*ACTION ITEM*: Consider the entries given below. Count the lines that include "arrow" and give only the count.

*RECORDS PROVIDED*:
_ _ _ _ _ _ _
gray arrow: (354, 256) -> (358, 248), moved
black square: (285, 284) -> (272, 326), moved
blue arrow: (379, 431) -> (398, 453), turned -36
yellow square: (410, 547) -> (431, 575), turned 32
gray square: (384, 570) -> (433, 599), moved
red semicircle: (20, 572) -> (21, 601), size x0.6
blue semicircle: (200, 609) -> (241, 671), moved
_ _ _ _ _ _ _
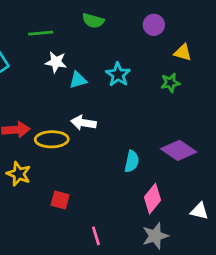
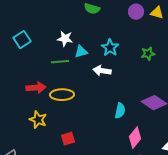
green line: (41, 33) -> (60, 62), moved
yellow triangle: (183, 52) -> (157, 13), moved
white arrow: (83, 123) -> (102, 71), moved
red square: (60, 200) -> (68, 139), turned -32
_ _ _ _ _ _ _
*ANSWER BELOW*: 3